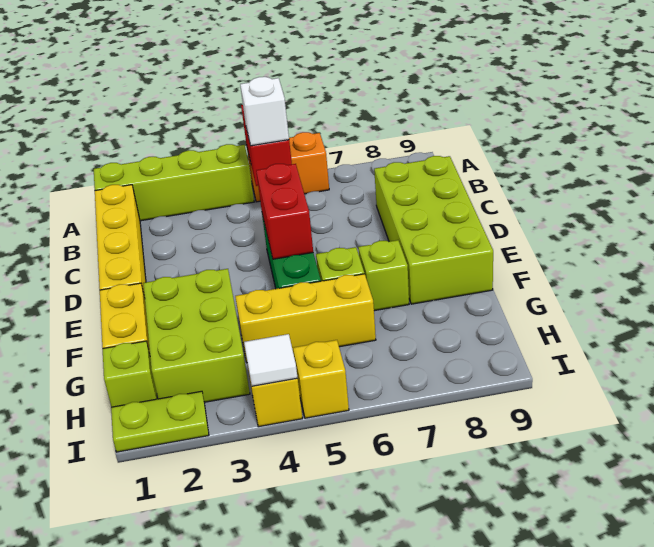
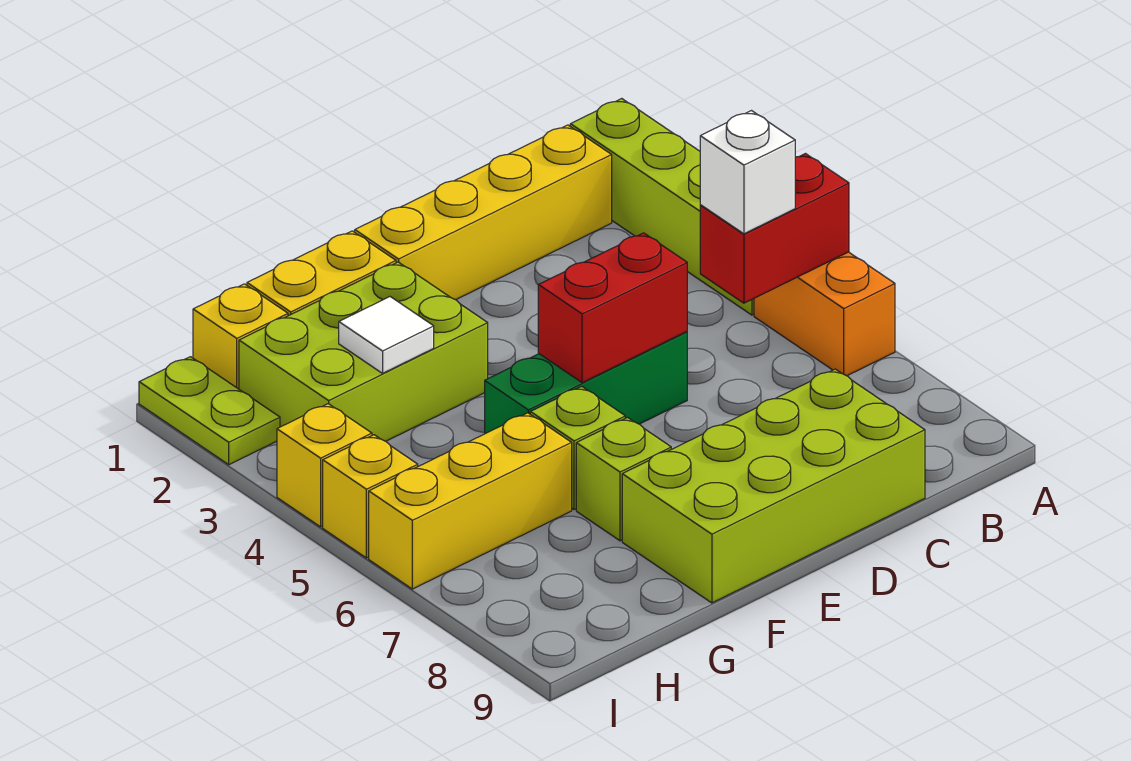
yellow brick G4:G6 level 1 -> yellow brick G6:I6 level 1
lime brick H1 level 1 -> yellow brick H1 level 1
white tile I4 level 2 -> white tile G3 level 2

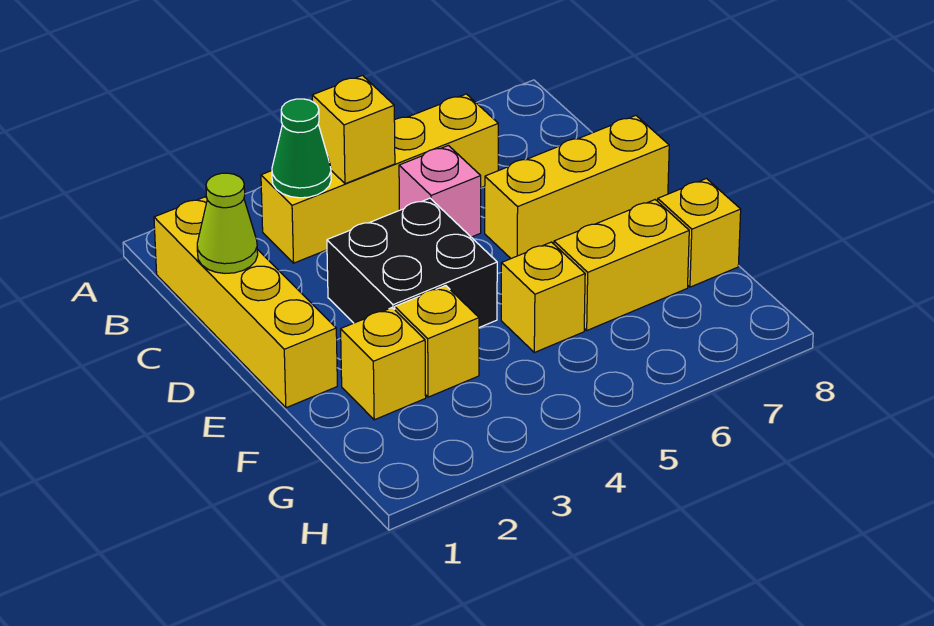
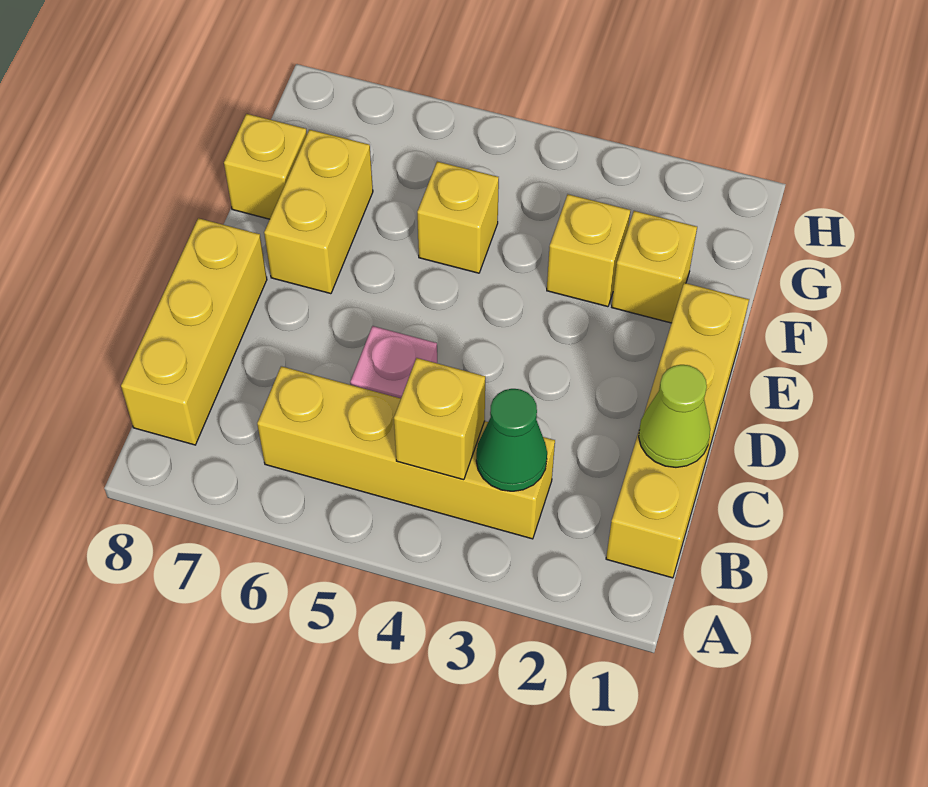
black brick D3:E4 level 1 -> none
yellow brick D6:D8 level 1 -> yellow brick B8:D8 level 1
yellow brick F6:F7 level 1 -> yellow brick E7:F7 level 1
☆ ☆ ☆ ☆ ☆ ☆ ☆
* Work request
Exactly as written, set down the lines from the line holding "lime brick H1" to the last line of the data, both ends included, pictures excluded.

* Solution to this exercise
lime brick H1 level 1 -> yellow brick H1 level 1
white tile I4 level 2 -> white tile G3 level 2

black brick D3:E4 level 1 -> none
yellow brick D6:D8 level 1 -> yellow brick B8:D8 level 1
yellow brick F6:F7 level 1 -> yellow brick E7:F7 level 1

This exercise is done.